◆ Directive ◆
How many lines in the data below contain the string "kern"? Case matters, and the reply should be only the number.

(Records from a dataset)
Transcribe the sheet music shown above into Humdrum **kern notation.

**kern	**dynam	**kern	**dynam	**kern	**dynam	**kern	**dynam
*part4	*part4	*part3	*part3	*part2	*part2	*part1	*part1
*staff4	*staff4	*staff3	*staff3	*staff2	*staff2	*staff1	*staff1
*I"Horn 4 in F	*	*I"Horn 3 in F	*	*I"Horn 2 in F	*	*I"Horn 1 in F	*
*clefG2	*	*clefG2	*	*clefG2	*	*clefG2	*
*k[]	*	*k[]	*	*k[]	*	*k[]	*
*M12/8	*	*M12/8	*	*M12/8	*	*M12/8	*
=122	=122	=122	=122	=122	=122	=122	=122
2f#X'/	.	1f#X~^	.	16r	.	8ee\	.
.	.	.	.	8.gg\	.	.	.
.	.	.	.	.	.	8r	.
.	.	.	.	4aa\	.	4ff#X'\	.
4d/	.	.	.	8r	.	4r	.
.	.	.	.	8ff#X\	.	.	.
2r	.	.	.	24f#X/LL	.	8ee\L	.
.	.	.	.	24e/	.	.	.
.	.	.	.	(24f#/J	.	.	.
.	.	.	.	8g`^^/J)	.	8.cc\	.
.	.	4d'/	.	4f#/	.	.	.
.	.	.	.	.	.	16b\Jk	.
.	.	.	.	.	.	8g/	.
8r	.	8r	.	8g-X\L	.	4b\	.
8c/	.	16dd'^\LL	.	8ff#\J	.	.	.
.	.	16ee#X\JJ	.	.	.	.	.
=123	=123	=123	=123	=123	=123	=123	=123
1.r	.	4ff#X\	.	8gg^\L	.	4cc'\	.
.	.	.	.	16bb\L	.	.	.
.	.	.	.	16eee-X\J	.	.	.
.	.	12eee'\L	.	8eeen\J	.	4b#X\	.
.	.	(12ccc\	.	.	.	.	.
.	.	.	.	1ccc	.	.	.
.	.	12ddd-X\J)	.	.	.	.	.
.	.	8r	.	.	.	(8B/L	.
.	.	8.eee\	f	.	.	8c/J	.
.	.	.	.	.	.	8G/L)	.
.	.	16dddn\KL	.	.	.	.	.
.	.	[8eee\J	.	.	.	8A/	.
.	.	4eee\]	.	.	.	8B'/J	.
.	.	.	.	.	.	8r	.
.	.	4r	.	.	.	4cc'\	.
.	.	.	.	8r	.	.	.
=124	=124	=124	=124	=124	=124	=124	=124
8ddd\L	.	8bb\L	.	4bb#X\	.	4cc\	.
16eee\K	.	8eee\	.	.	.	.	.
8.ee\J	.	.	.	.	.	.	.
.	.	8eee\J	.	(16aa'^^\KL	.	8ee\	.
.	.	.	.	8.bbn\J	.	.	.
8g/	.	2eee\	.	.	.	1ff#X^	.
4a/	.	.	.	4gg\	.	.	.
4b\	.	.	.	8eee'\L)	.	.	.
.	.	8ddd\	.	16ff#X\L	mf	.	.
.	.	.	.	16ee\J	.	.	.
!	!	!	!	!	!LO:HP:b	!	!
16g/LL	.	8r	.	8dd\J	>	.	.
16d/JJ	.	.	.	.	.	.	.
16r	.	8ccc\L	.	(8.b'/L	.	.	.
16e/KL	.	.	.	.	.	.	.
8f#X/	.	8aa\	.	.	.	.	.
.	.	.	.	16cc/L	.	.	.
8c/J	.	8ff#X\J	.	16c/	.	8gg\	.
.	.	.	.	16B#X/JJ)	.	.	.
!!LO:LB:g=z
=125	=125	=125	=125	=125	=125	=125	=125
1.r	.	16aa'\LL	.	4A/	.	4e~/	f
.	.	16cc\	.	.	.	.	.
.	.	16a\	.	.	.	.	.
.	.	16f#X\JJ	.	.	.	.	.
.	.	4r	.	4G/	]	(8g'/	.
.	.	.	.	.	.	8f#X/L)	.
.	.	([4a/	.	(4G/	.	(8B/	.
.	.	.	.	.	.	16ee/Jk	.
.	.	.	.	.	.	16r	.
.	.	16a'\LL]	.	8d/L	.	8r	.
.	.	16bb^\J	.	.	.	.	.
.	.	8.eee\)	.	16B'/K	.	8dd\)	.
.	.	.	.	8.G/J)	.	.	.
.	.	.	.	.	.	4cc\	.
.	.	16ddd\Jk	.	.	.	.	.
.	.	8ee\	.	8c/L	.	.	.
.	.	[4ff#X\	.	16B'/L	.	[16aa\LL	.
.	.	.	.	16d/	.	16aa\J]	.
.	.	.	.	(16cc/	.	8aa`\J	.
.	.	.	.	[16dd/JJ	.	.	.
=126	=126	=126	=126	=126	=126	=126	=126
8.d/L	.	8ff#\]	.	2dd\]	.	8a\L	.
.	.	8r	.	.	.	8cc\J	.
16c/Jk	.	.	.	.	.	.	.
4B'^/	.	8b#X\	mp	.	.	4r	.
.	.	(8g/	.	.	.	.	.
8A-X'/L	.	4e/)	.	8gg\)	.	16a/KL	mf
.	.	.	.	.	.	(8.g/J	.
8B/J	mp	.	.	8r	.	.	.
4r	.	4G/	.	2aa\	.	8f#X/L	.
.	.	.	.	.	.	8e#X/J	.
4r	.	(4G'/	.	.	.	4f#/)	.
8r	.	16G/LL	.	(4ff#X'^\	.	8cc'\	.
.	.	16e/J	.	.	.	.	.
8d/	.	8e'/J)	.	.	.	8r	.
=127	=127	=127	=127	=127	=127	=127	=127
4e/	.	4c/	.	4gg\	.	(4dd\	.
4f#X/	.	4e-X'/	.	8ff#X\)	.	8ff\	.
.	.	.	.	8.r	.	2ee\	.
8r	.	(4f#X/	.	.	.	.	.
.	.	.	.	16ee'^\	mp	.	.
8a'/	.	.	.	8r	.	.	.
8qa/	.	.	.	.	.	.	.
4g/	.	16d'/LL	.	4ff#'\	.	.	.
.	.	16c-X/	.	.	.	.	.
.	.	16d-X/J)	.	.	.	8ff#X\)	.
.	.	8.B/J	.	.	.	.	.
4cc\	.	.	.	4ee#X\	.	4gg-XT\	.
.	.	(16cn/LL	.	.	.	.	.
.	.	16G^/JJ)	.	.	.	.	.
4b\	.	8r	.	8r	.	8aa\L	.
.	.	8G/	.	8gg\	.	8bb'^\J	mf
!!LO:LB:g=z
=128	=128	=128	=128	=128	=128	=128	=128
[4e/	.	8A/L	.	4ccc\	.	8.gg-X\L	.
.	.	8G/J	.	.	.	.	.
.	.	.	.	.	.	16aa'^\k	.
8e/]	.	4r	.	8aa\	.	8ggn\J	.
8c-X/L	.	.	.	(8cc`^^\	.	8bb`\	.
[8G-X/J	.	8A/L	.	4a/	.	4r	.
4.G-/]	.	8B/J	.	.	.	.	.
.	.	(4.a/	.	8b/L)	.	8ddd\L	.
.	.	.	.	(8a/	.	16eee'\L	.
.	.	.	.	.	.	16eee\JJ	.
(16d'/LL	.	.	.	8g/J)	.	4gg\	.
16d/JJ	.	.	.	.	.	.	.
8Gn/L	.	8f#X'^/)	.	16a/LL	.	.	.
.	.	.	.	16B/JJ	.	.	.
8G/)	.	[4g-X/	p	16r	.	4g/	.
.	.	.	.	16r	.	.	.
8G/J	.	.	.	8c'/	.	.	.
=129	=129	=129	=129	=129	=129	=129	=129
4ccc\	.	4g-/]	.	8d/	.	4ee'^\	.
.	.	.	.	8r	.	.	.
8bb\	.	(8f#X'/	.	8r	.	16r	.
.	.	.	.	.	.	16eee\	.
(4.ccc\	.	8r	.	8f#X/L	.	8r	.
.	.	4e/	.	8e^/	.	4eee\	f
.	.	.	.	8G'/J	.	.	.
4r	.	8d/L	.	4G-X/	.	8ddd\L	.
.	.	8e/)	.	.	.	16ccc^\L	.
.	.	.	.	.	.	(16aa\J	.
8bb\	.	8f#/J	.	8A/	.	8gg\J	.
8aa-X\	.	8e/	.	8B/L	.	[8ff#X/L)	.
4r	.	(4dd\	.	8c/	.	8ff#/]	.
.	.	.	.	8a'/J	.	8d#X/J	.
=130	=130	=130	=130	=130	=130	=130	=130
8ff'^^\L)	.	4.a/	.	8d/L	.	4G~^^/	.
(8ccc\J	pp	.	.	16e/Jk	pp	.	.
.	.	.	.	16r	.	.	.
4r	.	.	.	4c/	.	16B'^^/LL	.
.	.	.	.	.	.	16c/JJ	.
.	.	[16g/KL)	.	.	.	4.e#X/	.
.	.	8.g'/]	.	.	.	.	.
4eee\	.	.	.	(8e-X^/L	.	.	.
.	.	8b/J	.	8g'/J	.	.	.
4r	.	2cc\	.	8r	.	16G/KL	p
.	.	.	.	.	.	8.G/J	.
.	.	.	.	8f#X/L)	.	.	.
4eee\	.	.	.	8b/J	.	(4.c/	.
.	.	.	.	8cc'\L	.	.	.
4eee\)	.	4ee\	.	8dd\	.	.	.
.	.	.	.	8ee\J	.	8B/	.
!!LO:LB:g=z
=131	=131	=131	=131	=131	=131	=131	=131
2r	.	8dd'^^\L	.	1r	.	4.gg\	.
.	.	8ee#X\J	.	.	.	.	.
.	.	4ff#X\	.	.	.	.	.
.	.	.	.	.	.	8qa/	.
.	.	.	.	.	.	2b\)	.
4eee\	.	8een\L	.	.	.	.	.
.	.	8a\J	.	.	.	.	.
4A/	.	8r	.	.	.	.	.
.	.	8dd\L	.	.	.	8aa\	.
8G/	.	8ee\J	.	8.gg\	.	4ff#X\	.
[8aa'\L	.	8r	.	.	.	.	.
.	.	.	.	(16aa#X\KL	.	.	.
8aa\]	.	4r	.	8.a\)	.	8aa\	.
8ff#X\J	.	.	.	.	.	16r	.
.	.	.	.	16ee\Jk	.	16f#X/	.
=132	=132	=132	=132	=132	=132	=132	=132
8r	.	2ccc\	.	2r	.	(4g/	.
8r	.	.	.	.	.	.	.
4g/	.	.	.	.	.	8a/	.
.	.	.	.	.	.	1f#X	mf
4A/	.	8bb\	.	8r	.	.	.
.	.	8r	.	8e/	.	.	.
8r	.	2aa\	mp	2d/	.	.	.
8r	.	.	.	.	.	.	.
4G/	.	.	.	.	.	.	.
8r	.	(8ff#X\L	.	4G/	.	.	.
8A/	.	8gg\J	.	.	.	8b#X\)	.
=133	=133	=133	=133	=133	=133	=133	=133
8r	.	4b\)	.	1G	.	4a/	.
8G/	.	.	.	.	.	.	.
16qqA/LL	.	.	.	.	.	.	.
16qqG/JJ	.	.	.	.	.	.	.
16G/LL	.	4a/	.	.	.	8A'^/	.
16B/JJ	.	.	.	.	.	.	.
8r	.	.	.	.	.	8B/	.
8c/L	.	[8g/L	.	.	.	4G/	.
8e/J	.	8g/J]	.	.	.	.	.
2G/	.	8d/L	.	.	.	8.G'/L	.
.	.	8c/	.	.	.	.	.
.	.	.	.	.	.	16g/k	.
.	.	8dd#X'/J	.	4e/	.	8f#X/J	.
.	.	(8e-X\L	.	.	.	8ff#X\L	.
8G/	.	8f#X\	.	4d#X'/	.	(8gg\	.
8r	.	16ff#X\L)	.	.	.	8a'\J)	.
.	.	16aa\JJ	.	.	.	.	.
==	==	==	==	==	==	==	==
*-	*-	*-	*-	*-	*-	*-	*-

◆ Task answer ◆
2